START Extracted material
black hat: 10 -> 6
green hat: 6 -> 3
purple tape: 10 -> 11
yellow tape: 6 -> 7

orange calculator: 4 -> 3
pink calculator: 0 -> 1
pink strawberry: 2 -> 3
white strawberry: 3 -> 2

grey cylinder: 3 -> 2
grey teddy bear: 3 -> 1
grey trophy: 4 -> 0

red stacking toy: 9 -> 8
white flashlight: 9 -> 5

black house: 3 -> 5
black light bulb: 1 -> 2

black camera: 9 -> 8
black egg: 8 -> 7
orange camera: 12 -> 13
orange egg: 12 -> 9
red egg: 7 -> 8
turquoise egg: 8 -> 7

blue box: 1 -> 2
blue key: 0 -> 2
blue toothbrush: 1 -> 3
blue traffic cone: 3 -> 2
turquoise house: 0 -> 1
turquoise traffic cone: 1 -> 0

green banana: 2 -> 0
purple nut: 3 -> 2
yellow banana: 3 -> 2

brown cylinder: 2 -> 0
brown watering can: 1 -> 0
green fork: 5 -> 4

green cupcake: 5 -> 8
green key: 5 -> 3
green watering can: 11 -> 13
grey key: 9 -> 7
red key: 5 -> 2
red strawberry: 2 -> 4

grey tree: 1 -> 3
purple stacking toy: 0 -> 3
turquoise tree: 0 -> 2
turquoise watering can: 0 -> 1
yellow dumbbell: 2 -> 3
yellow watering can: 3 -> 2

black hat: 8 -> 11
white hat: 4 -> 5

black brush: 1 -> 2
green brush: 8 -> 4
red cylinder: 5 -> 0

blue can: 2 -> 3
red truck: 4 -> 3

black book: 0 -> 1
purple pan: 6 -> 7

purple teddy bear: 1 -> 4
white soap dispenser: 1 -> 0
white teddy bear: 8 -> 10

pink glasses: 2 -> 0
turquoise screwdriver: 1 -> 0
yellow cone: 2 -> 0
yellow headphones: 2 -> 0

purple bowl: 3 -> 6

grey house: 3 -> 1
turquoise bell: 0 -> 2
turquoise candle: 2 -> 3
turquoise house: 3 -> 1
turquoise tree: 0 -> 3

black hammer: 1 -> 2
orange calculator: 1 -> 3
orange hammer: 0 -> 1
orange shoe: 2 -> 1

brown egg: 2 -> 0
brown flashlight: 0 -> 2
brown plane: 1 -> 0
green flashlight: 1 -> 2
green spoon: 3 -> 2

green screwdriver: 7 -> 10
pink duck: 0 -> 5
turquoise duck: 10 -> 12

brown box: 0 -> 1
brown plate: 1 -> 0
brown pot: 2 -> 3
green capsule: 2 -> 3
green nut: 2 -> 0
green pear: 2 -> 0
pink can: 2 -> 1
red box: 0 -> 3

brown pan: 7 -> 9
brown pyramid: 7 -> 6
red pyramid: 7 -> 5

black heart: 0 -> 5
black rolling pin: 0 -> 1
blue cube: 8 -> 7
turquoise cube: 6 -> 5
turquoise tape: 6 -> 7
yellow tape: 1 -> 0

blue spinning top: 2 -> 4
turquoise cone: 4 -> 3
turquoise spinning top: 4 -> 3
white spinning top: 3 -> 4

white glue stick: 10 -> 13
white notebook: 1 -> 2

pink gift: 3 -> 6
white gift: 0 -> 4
END Extracted material
**Exercise instructions**. The full listing must be retyped precisely, with no line left out.

**Solution to this task**.
black hat: 10 -> 6
green hat: 6 -> 3
purple tape: 10 -> 11
yellow tape: 6 -> 7

orange calculator: 4 -> 3
pink calculator: 0 -> 1
pink strawberry: 2 -> 3
white strawberry: 3 -> 2

grey cylinder: 3 -> 2
grey teddy bear: 3 -> 1
grey trophy: 4 -> 0

red stacking toy: 9 -> 8
white flashlight: 9 -> 5

black house: 3 -> 5
black light bulb: 1 -> 2

black camera: 9 -> 8
black egg: 8 -> 7
orange camera: 12 -> 13
orange egg: 12 -> 9
red egg: 7 -> 8
turquoise egg: 8 -> 7

blue box: 1 -> 2
blue key: 0 -> 2
blue toothbrush: 1 -> 3
blue traffic cone: 3 -> 2
turquoise house: 0 -> 1
turquoise traffic cone: 1 -> 0

green banana: 2 -> 0
purple nut: 3 -> 2
yellow banana: 3 -> 2

brown cylinder: 2 -> 0
brown watering can: 1 -> 0
green fork: 5 -> 4

green cupcake: 5 -> 8
green key: 5 -> 3
green watering can: 11 -> 13
grey key: 9 -> 7
red key: 5 -> 2
red strawberry: 2 -> 4

grey tree: 1 -> 3
purple stacking toy: 0 -> 3
turquoise tree: 0 -> 2
turquoise watering can: 0 -> 1
yellow dumbbell: 2 -> 3
yellow watering can: 3 -> 2

black hat: 8 -> 11
white hat: 4 -> 5

black brush: 1 -> 2
green brush: 8 -> 4
red cylinder: 5 -> 0

blue can: 2 -> 3
red truck: 4 -> 3

black book: 0 -> 1
purple pan: 6 -> 7

purple teddy bear: 1 -> 4
white soap dispenser: 1 -> 0
white teddy bear: 8 -> 10

pink glasses: 2 -> 0
turquoise screwdriver: 1 -> 0
yellow cone: 2 -> 0
yellow headphones: 2 -> 0

purple bowl: 3 -> 6

grey house: 3 -> 1
turquoise bell: 0 -> 2
turquoise candle: 2 -> 3
turquoise house: 3 -> 1
turquoise tree: 0 -> 3

black hammer: 1 -> 2
orange calculator: 1 -> 3
orange hammer: 0 -> 1
orange shoe: 2 -> 1

brown egg: 2 -> 0
brown flashlight: 0 -> 2
brown plane: 1 -> 0
green flashlight: 1 -> 2
green spoon: 3 -> 2

green screwdriver: 7 -> 10
pink duck: 0 -> 5
turquoise duck: 10 -> 12

brown box: 0 -> 1
brown plate: 1 -> 0
brown pot: 2 -> 3
green capsule: 2 -> 3
green nut: 2 -> 0
green pear: 2 -> 0
pink can: 2 -> 1
red box: 0 -> 3

brown pan: 7 -> 9
brown pyramid: 7 -> 6
red pyramid: 7 -> 5

black heart: 0 -> 5
black rolling pin: 0 -> 1
blue cube: 8 -> 7
turquoise cube: 6 -> 5
turquoise tape: 6 -> 7
yellow tape: 1 -> 0

blue spinning top: 2 -> 4
turquoise cone: 4 -> 3
turquoise spinning top: 4 -> 3
white spinning top: 3 -> 4

white glue stick: 10 -> 13
white notebook: 1 -> 2

pink gift: 3 -> 6
white gift: 0 -> 4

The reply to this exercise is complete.